▶ Exercise instructions: List each line of the data that holds the word "brick".

▶ Dataset excerpts:

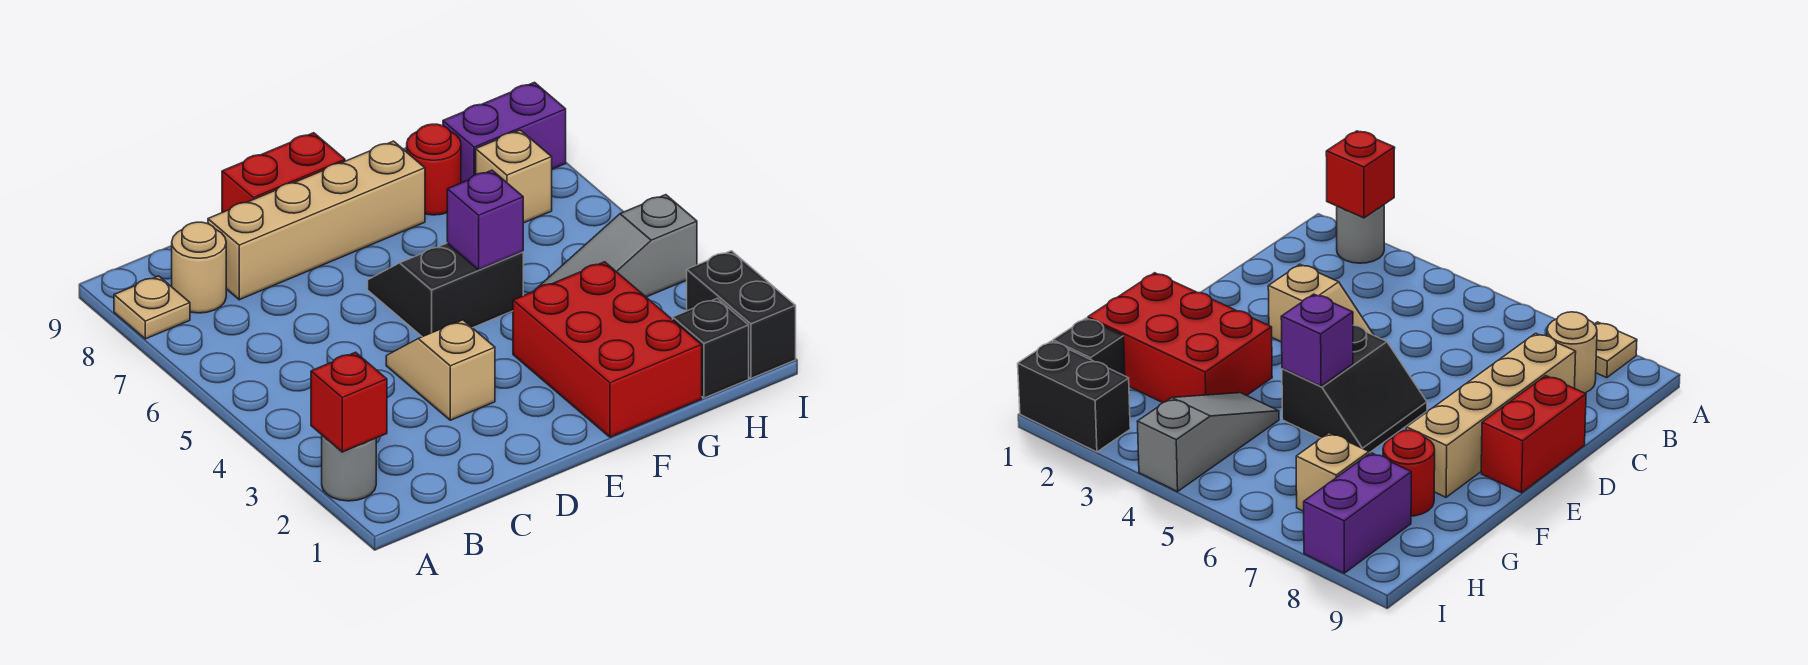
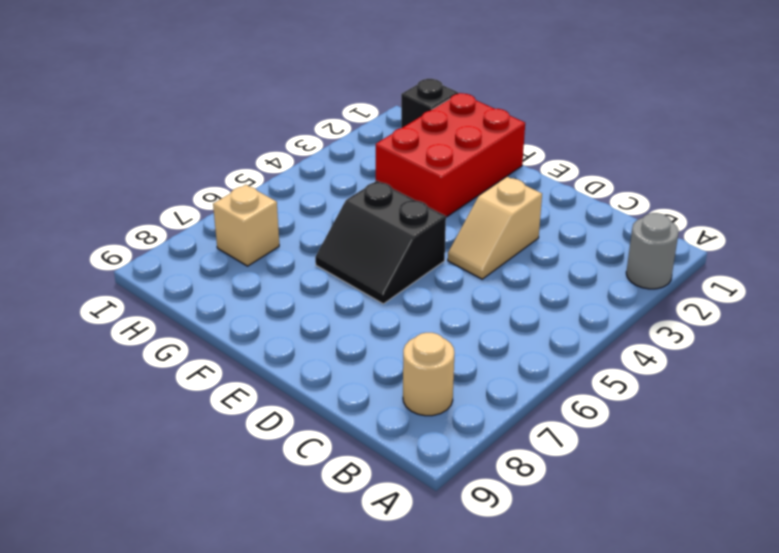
none -> tan plate A8 level 1
none -> tan brick C8:F8 level 1
none -> red brick D9:E9 level 1

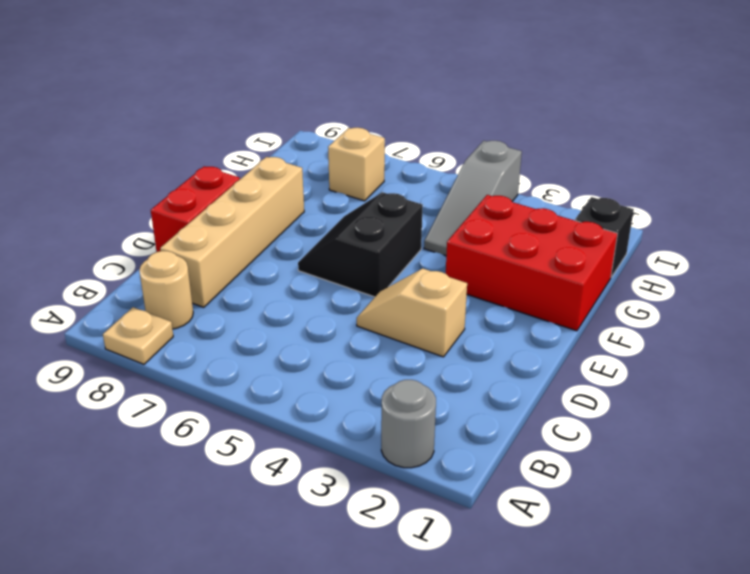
none -> red round brick G8 level 1
none -> purple brick H8:I8 level 1
none -> black brick I1:I2 level 1

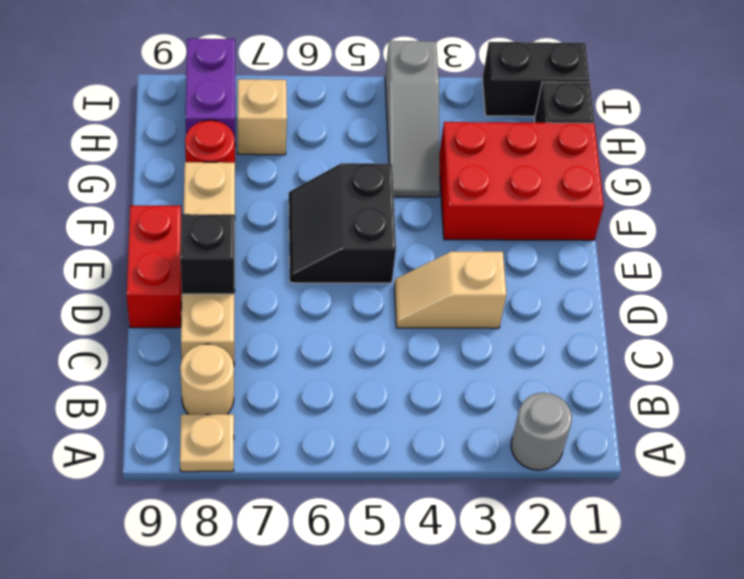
black brick D8 level 2 -> none
none -> red brick A2 level 2
none -> purple brick F5 level 2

▶ Answer box:
none -> tan brick C8:F8 level 1
none -> red brick D9:E9 level 1
none -> red round brick G8 level 1
none -> purple brick H8:I8 level 1
none -> black brick I1:I2 level 1
black brick D8 level 2 -> none
none -> red brick A2 level 2
none -> purple brick F5 level 2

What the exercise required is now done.